EXERCISE AIM =>
With the line containing "camera: 90 degrees left, 10 degrees down" as the start and the line containing "(442, 456) = (416, 436): grey" as the end, transcribe that span of the entries below exactly, including both.

DATA LISTING =>
+===+

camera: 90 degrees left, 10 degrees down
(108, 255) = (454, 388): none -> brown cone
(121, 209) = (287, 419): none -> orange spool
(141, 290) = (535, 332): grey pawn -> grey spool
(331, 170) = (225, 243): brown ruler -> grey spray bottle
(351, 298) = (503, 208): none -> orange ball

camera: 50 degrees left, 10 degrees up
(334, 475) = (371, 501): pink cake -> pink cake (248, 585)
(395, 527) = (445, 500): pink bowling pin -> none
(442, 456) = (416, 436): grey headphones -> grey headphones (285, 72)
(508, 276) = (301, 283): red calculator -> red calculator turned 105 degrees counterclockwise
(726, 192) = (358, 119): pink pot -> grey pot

+===+

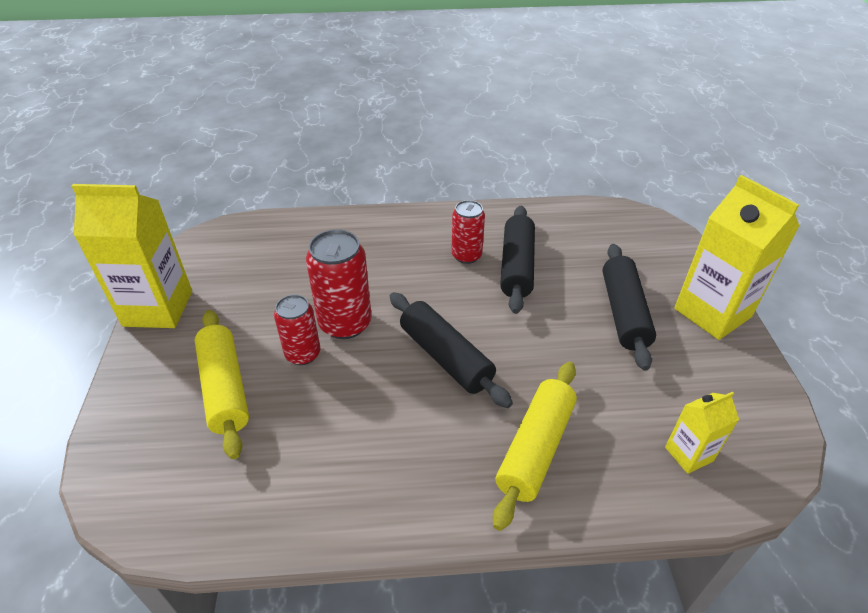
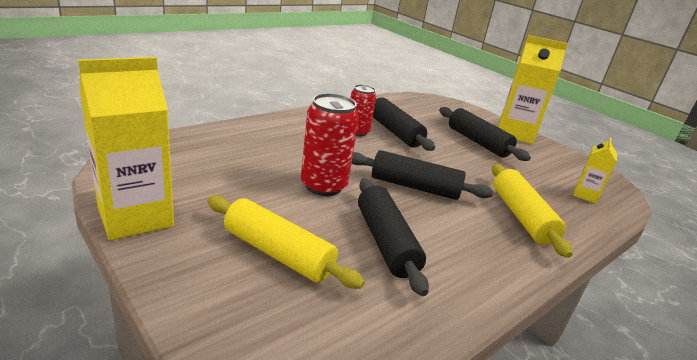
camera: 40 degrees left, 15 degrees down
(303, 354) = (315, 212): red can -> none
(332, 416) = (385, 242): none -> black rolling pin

+===+

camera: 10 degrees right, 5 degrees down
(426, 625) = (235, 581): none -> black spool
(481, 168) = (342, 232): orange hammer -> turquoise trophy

+===+

SOLUTION FOR THIS EXERCISE =>
camera: 90 degrees left, 10 degrees down
(108, 255) = (454, 388): none -> brown cone
(121, 209) = (287, 419): none -> orange spool
(141, 290) = (535, 332): grey pawn -> grey spool
(331, 170) = (225, 243): brown ruler -> grey spray bottle
(351, 298) = (503, 208): none -> orange ball

camera: 50 degrees left, 10 degrees up
(334, 475) = (371, 501): pink cake -> pink cake (248, 585)
(395, 527) = (445, 500): pink bowling pin -> none
(442, 456) = (416, 436): grey headphones -> grey headphones (285, 72)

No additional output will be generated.